▶ WHAT TO PRODUCE: Locate the word "diode" in the material, then show every line that holds it.

▶ GIVEN DATA:
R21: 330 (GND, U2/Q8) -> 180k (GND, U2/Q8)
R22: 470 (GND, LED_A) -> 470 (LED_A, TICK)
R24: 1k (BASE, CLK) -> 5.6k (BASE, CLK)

...

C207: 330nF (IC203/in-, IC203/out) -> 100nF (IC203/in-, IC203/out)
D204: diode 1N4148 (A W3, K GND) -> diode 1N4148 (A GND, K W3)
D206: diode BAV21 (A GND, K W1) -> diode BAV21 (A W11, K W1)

...

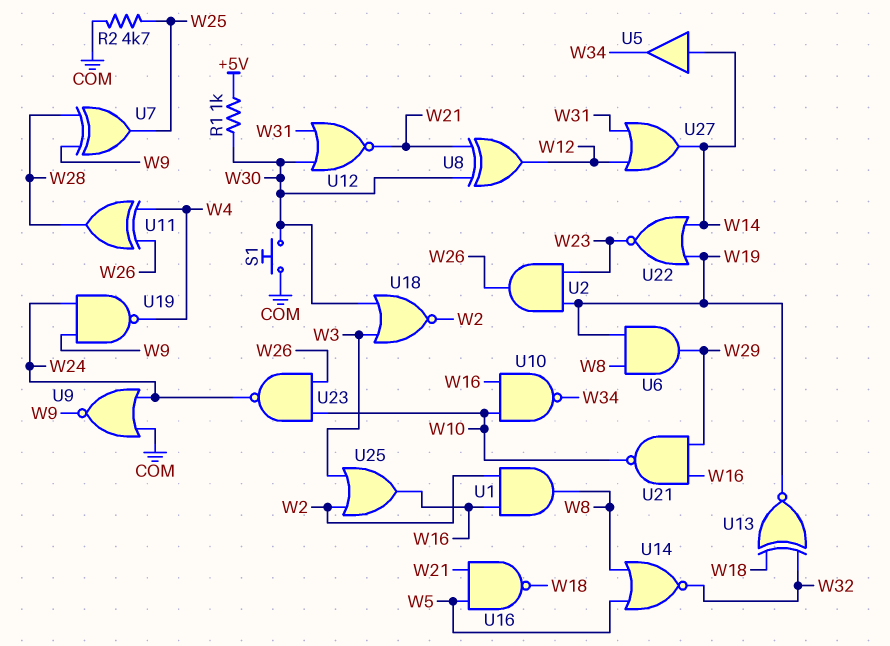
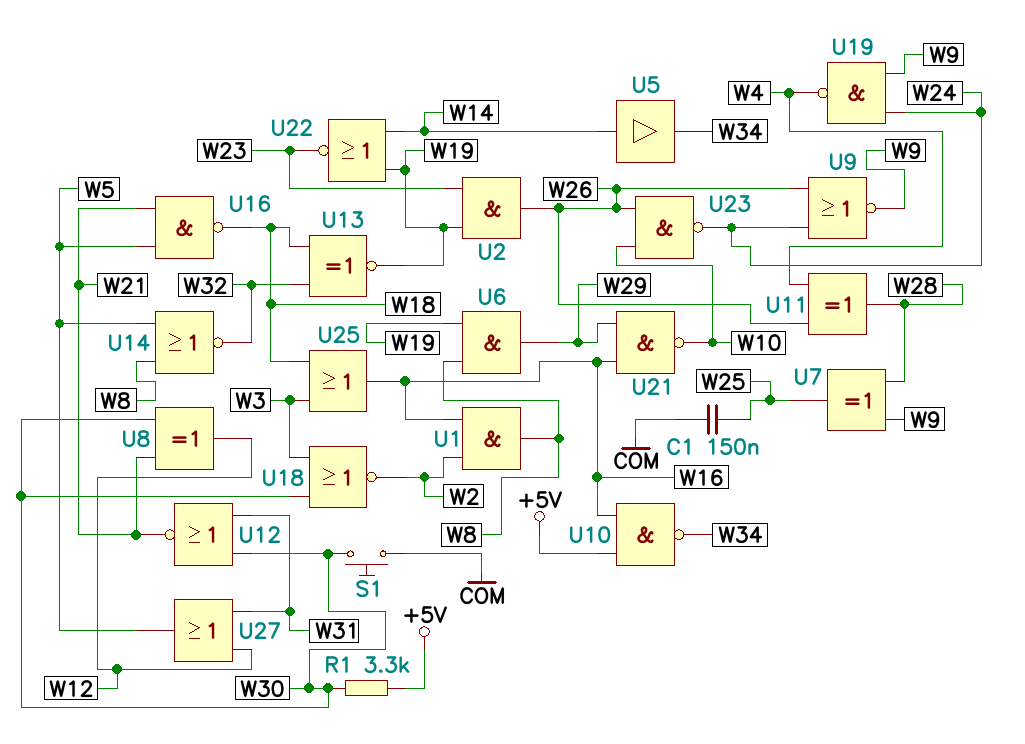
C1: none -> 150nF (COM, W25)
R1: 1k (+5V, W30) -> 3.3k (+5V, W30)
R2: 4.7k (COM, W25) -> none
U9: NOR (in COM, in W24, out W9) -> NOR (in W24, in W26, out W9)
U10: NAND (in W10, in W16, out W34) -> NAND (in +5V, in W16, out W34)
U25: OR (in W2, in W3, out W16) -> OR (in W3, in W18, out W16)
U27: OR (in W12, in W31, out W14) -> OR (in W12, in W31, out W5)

▶ ANSWER SPACE:
D204: diode 1N4148 (A W3, K GND) -> diode 1N4148 (A GND, K W3)
D206: diode BAV21 (A GND, K W1) -> diode BAV21 (A W11, K W1)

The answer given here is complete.